Write out the listing below exactly, beginning at its first line and ending with the line that contains "D1: diode (A AC1, K".

# # #

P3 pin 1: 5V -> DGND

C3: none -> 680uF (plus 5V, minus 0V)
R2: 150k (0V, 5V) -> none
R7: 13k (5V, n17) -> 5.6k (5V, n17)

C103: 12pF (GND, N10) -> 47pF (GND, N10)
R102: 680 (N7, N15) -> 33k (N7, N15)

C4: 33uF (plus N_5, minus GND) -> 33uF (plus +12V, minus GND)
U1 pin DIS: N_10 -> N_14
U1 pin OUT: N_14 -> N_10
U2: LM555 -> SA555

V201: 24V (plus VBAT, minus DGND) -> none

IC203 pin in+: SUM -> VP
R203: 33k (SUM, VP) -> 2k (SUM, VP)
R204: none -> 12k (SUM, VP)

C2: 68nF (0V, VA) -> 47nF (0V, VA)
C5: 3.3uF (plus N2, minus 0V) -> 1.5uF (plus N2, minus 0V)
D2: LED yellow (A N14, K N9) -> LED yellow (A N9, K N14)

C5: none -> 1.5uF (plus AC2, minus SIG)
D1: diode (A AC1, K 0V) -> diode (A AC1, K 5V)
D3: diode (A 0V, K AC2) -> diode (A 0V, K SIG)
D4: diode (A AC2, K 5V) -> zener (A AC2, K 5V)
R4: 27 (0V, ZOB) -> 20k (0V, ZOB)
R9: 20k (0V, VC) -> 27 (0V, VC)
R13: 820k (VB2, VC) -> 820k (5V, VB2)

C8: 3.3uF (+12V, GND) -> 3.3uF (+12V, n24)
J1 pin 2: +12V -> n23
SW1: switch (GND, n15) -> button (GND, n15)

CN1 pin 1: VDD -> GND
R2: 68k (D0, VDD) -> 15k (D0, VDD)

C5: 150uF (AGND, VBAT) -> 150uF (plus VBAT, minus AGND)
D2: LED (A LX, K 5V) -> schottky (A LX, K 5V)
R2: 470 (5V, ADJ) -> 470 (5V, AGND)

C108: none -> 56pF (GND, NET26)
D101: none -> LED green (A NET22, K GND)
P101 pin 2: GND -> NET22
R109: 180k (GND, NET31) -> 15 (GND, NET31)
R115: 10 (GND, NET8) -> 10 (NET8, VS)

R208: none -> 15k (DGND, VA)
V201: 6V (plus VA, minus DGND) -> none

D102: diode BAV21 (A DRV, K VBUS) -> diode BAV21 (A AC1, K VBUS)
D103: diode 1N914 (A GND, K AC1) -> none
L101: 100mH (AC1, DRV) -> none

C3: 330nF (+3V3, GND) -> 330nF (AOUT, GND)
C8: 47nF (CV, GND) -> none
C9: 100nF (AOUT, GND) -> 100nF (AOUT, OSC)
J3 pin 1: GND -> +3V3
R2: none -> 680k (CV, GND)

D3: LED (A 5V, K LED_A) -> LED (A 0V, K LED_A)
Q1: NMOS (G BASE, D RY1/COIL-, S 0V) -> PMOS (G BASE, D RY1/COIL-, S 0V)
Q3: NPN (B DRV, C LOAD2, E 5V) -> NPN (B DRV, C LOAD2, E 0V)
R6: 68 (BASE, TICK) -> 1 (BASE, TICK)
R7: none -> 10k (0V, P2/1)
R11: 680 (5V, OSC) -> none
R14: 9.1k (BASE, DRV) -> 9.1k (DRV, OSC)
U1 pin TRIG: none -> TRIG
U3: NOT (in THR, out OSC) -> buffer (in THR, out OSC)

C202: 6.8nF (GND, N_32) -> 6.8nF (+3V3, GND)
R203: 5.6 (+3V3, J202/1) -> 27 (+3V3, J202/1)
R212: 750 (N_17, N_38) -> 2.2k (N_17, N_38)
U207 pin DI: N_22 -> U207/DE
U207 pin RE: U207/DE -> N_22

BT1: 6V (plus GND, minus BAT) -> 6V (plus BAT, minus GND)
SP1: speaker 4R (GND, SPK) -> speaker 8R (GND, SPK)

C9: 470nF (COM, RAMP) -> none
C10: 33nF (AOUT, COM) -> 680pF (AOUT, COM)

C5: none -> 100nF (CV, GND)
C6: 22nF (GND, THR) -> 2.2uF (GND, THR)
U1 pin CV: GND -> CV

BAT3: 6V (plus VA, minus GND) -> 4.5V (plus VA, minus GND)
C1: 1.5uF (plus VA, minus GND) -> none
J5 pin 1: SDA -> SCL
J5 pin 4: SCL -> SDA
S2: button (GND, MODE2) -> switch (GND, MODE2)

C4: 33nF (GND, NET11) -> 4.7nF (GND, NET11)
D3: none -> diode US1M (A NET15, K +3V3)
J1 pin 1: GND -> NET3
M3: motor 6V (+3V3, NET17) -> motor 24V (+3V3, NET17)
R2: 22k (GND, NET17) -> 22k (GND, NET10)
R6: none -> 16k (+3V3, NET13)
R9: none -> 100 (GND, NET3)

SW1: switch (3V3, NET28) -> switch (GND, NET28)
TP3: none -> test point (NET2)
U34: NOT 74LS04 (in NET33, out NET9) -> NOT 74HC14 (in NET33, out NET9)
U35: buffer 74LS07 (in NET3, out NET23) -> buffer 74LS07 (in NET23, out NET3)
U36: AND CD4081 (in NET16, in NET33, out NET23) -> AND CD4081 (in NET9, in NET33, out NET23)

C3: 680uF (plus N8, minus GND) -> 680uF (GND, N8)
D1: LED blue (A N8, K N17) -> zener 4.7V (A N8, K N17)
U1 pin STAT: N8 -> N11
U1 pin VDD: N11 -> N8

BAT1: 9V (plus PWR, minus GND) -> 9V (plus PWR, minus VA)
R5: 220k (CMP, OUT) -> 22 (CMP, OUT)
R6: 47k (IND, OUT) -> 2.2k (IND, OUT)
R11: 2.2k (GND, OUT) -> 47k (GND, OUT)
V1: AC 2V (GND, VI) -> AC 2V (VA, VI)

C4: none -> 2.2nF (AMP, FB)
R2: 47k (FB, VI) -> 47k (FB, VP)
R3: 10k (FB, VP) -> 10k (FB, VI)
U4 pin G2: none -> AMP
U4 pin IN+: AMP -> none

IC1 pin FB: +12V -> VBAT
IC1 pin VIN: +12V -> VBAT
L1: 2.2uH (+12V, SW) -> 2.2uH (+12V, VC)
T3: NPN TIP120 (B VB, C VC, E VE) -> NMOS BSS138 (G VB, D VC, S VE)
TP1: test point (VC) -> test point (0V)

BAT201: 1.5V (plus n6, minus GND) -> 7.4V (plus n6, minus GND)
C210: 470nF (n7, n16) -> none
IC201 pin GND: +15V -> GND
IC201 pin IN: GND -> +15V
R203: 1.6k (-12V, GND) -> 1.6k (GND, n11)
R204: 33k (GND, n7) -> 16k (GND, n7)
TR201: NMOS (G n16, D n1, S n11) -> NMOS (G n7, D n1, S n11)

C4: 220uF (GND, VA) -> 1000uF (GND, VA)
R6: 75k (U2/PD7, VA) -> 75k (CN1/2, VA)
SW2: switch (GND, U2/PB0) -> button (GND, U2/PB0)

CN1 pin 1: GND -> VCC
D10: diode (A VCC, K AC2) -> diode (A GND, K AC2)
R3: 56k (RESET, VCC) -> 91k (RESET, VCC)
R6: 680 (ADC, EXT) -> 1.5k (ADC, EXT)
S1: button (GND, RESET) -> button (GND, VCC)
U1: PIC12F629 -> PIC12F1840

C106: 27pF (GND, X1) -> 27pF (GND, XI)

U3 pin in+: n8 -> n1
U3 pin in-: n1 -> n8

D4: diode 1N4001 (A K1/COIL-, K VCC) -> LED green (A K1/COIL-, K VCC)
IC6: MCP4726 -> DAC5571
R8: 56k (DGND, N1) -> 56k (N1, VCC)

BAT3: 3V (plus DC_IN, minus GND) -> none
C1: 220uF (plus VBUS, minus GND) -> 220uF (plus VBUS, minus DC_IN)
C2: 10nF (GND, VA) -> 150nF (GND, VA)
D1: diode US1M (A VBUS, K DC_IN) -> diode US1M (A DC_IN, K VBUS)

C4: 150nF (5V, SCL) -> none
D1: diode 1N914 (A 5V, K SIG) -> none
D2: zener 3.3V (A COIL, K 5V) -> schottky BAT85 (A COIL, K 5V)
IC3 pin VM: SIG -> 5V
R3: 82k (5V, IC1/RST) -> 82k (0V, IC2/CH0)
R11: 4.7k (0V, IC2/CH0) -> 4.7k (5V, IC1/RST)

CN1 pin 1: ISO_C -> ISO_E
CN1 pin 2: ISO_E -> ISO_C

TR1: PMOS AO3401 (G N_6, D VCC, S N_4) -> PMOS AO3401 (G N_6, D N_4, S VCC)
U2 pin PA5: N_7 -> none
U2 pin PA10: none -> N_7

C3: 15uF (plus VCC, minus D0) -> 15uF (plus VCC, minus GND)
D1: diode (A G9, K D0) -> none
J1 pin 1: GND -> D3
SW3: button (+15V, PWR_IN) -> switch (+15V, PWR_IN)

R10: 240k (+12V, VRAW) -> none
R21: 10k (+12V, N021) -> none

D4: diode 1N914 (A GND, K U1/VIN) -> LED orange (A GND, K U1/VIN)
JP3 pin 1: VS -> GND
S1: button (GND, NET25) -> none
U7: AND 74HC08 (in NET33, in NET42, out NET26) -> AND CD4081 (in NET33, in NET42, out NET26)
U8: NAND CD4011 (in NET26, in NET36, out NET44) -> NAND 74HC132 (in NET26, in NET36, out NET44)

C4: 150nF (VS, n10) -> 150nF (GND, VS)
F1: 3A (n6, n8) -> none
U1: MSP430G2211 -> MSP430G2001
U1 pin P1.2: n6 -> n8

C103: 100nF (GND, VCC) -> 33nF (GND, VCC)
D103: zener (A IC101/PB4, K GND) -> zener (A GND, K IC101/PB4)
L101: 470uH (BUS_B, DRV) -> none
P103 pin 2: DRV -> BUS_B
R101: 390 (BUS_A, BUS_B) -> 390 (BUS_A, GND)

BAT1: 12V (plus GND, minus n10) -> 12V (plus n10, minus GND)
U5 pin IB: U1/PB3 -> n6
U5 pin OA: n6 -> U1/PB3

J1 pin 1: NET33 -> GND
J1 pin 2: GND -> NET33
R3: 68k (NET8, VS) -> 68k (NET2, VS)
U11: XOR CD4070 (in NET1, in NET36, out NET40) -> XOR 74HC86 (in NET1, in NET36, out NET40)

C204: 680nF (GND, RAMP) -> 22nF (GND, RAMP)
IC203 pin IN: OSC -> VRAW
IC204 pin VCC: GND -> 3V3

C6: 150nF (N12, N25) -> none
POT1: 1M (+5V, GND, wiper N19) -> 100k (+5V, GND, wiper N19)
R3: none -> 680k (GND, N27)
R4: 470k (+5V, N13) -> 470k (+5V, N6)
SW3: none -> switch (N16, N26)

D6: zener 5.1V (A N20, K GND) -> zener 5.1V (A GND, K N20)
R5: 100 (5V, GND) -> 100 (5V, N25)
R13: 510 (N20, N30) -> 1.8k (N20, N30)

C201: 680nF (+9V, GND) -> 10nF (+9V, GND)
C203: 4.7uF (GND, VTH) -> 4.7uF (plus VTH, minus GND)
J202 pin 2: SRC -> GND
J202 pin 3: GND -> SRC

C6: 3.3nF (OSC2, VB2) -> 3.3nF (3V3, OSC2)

# # #

**RESULT FOR THIS EXERCISE:**
P3 pin 1: 5V -> DGND

C3: none -> 680uF (plus 5V, minus 0V)
R2: 150k (0V, 5V) -> none
R7: 13k (5V, n17) -> 5.6k (5V, n17)

C103: 12pF (GND, N10) -> 47pF (GND, N10)
R102: 680 (N7, N15) -> 33k (N7, N15)

C4: 33uF (plus N_5, minus GND) -> 33uF (plus +12V, minus GND)
U1 pin DIS: N_10 -> N_14
U1 pin OUT: N_14 -> N_10
U2: LM555 -> SA555

V201: 24V (plus VBAT, minus DGND) -> none

IC203 pin in+: SUM -> VP
R203: 33k (SUM, VP) -> 2k (SUM, VP)
R204: none -> 12k (SUM, VP)

C2: 68nF (0V, VA) -> 47nF (0V, VA)
C5: 3.3uF (plus N2, minus 0V) -> 1.5uF (plus N2, minus 0V)
D2: LED yellow (A N14, K N9) -> LED yellow (A N9, K N14)

C5: none -> 1.5uF (plus AC2, minus SIG)
D1: diode (A AC1, K 0V) -> diode (A AC1, K 5V)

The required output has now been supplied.